*Task description*:
Write out the whole listing below exactly, skipping each picture.

*Input for this task*:
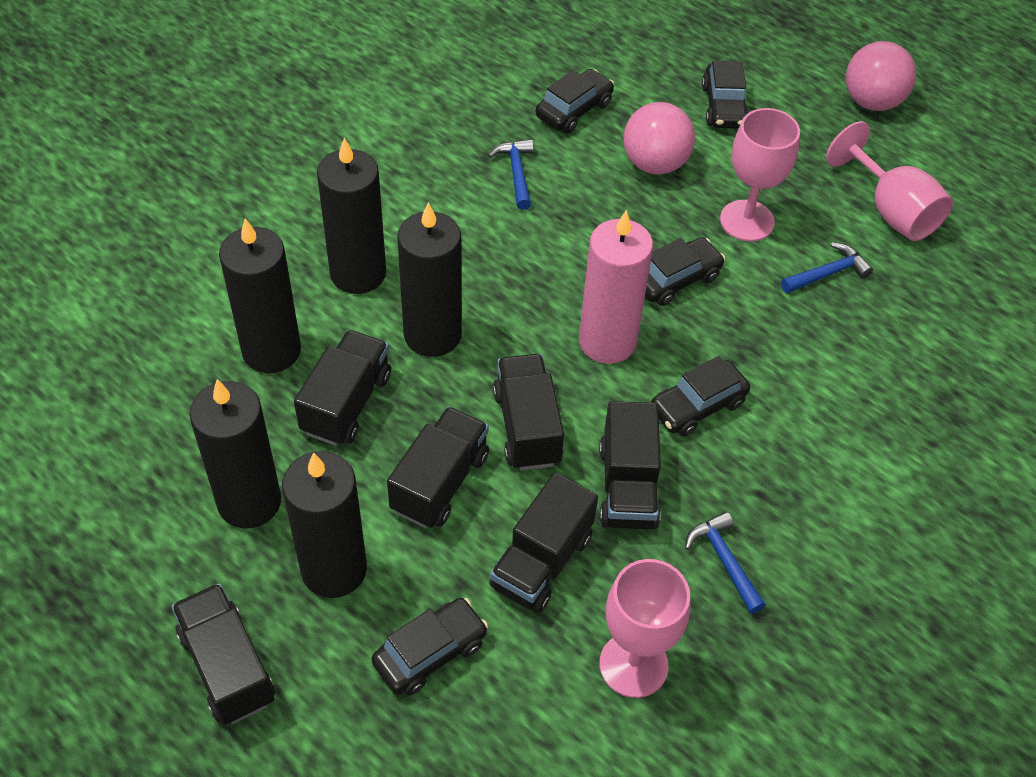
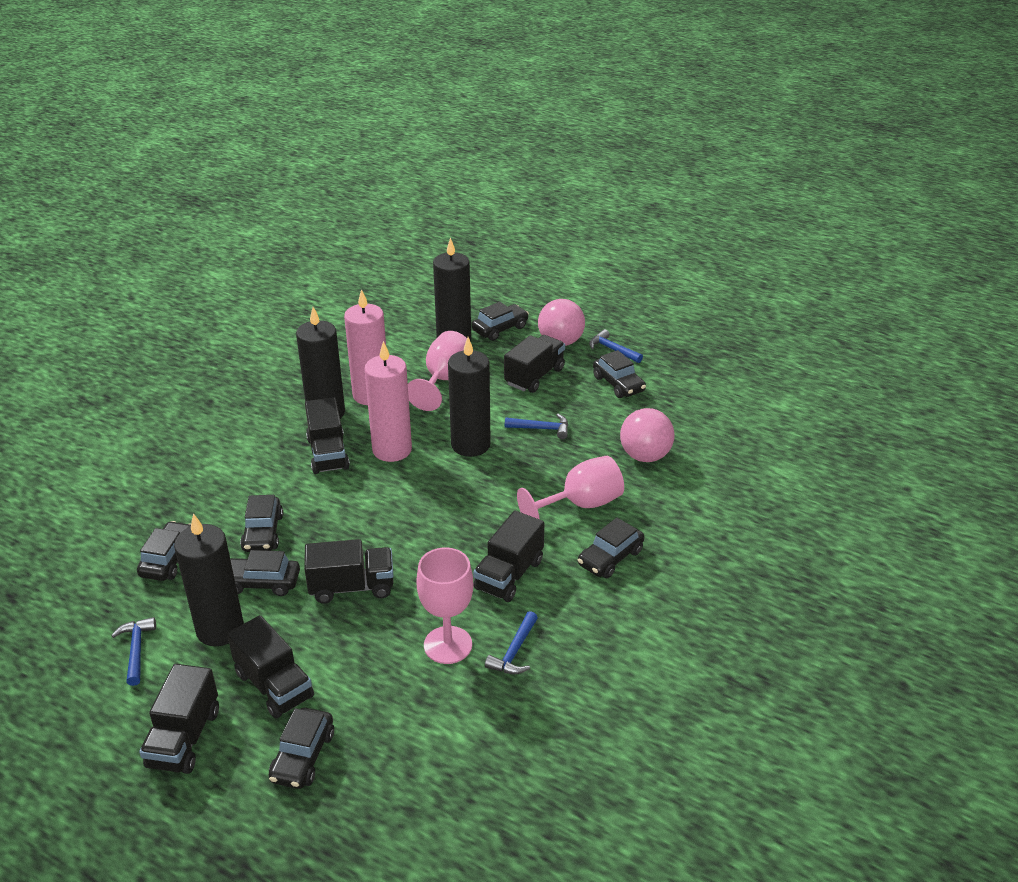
black candle: 5 -> 4
black car: 5 -> 7
blue hammer: 3 -> 4
pink candle: 1 -> 2

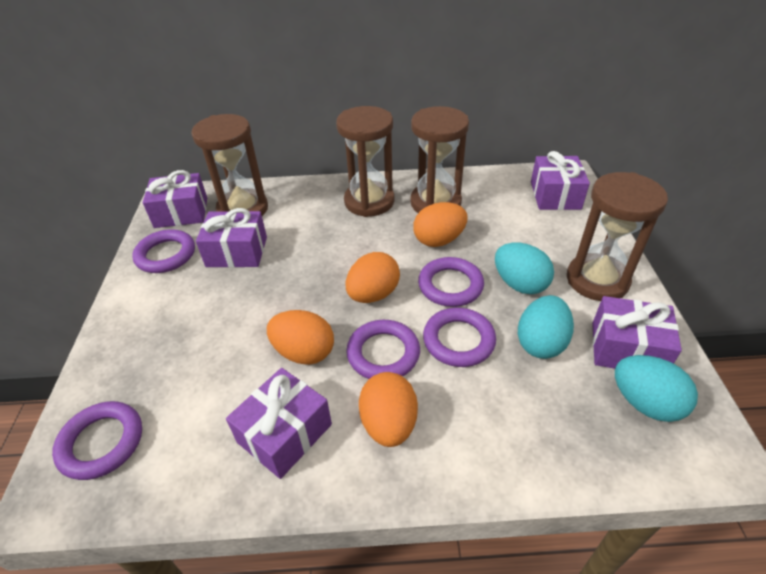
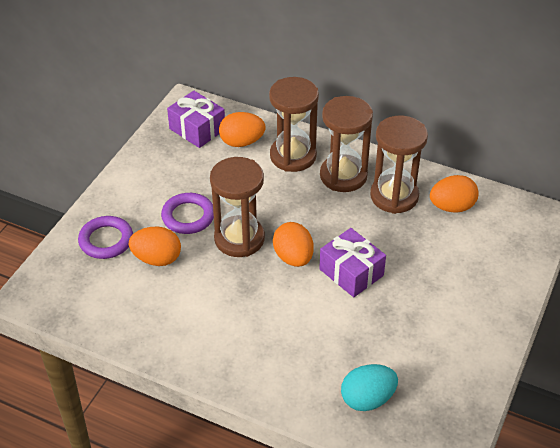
purple gift: 5 -> 2
purple ring: 5 -> 2
turquoise egg: 3 -> 1

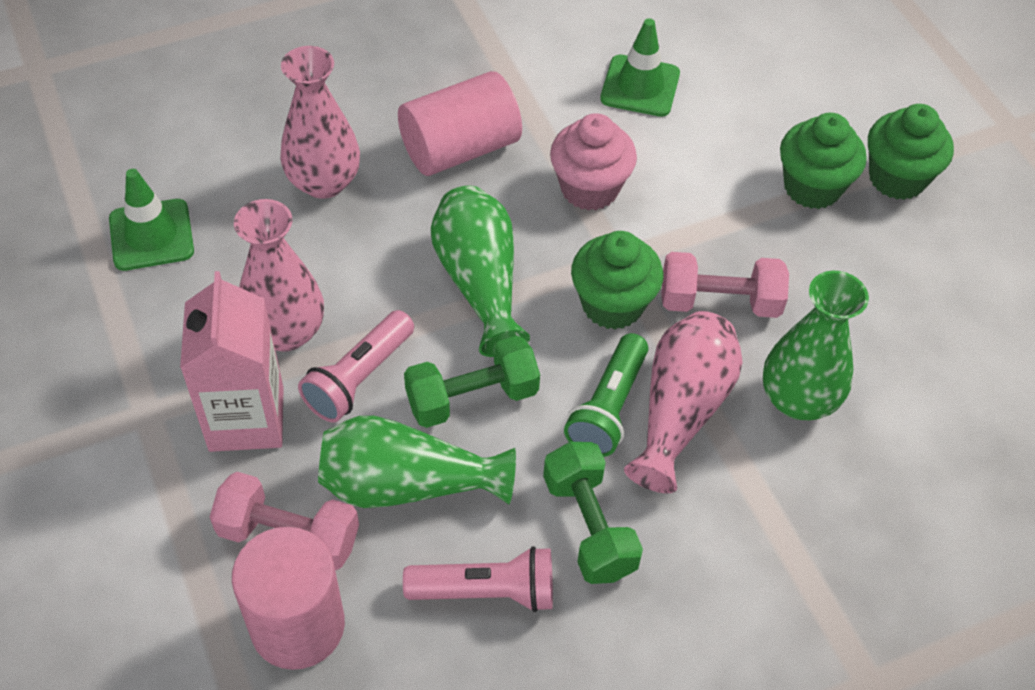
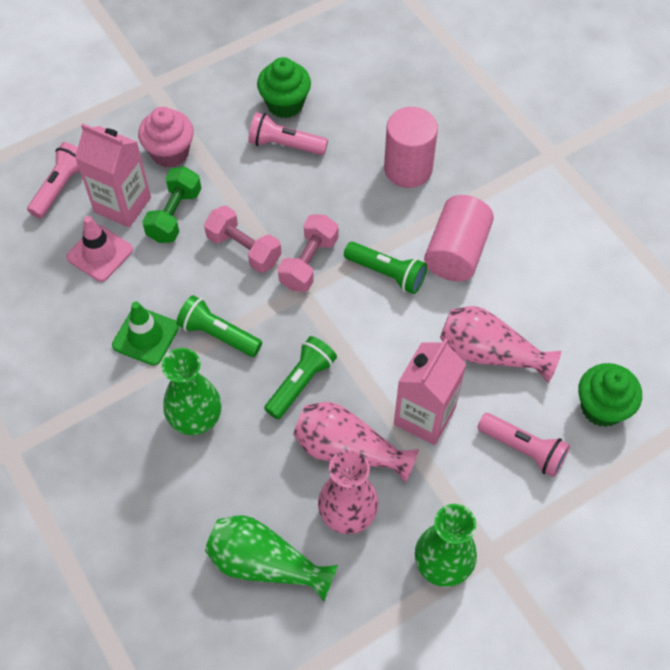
green cupcake: 3 -> 2
green dumbbell: 2 -> 1
green flashlight: 1 -> 3
green traffic cone: 2 -> 1
pink carton: 1 -> 2
pink flashlight: 2 -> 3
pink traffic cone: 0 -> 1

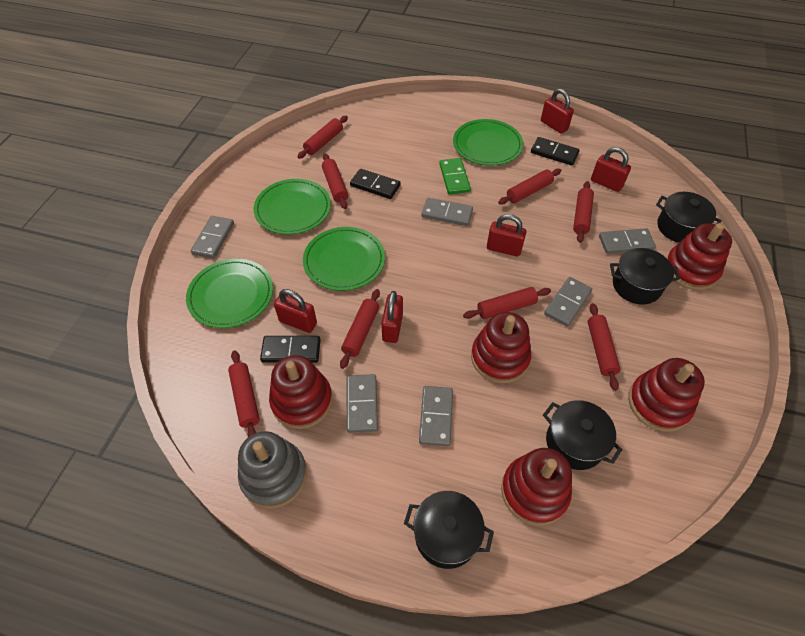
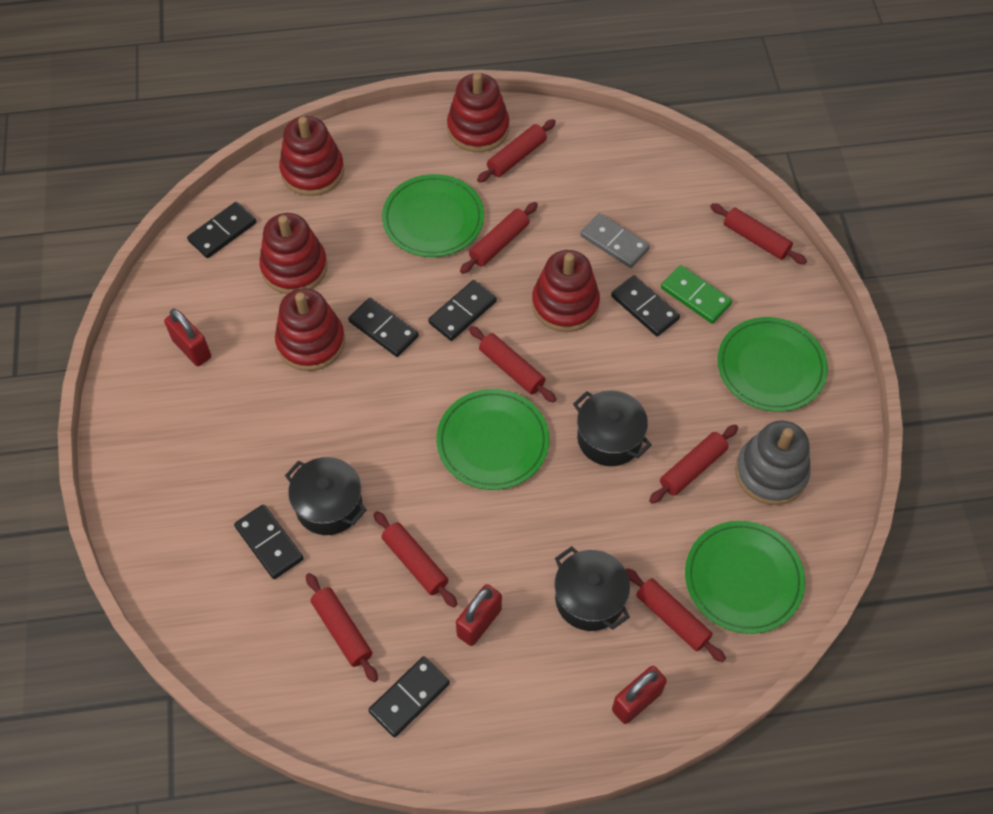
black domino: 3 -> 6
black pot: 4 -> 3
grey domino: 6 -> 1
red padlock: 5 -> 3

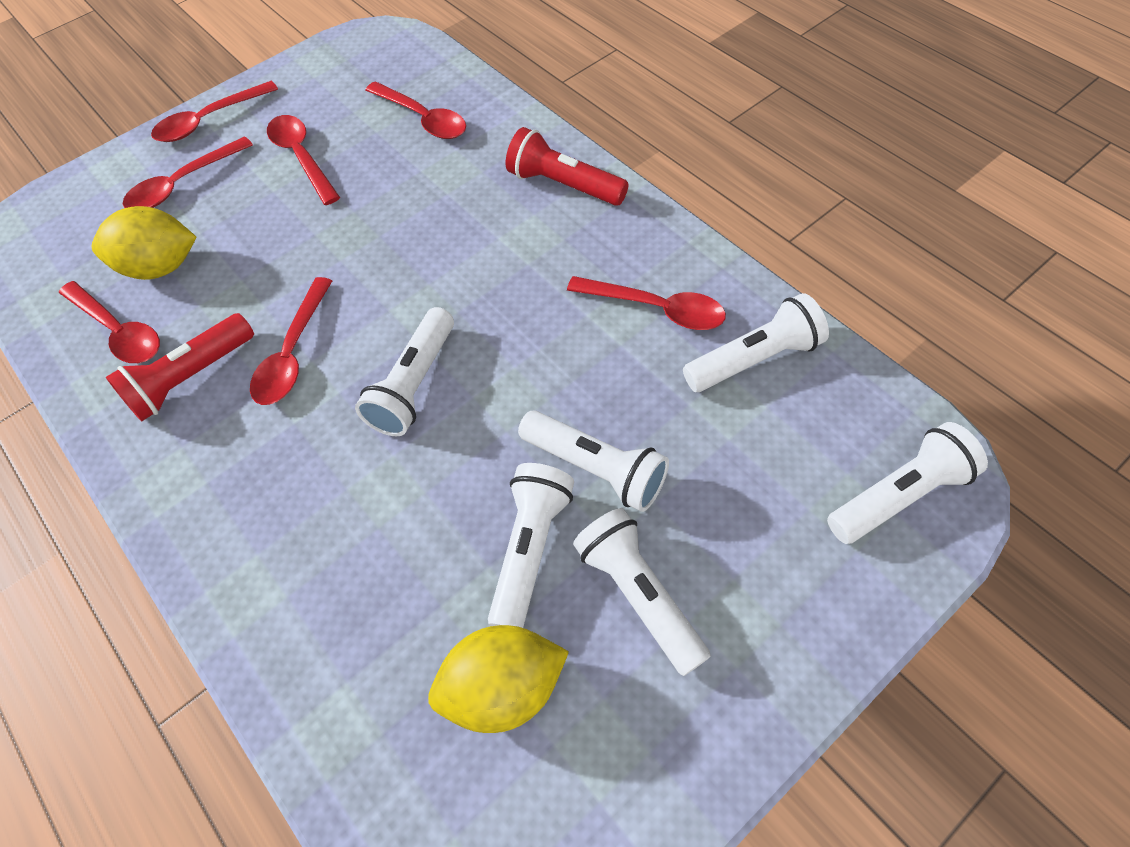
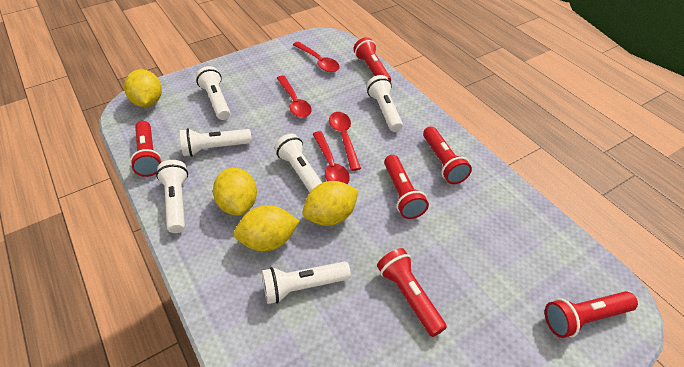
red flashlight: 2 -> 6
red spoon: 7 -> 4
yellow lemon: 2 -> 4

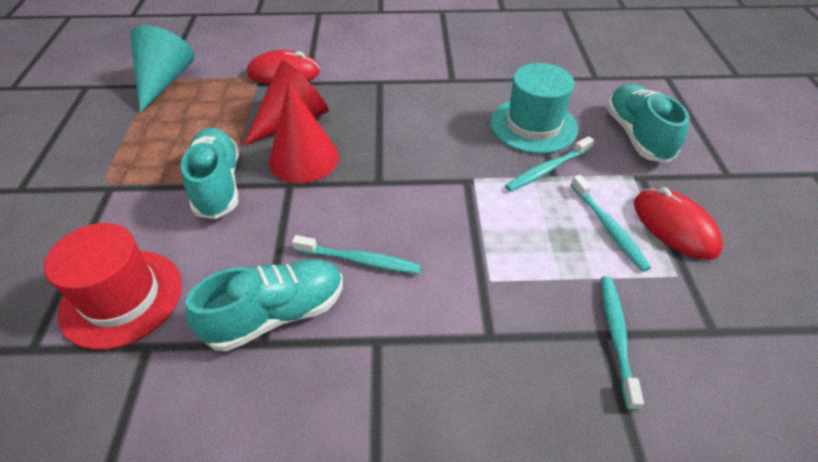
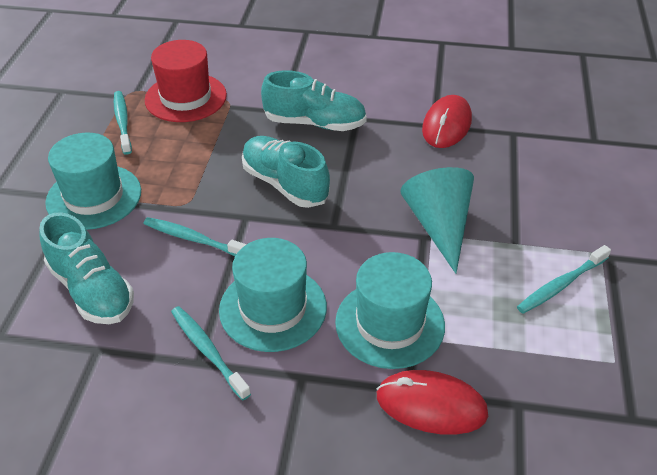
red cone: 2 -> 0
turquoise hat: 1 -> 3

*Worked solution*:
black candle: 5 -> 4
black car: 5 -> 7
blue hammer: 3 -> 4
pink candle: 1 -> 2

purple gift: 5 -> 2
purple ring: 5 -> 2
turquoise egg: 3 -> 1

green cupcake: 3 -> 2
green dumbbell: 2 -> 1
green flashlight: 1 -> 3
green traffic cone: 2 -> 1
pink carton: 1 -> 2
pink flashlight: 2 -> 3
pink traffic cone: 0 -> 1

black domino: 3 -> 6
black pot: 4 -> 3
grey domino: 6 -> 1
red padlock: 5 -> 3

red flashlight: 2 -> 6
red spoon: 7 -> 4
yellow lemon: 2 -> 4

red cone: 2 -> 0
turquoise hat: 1 -> 3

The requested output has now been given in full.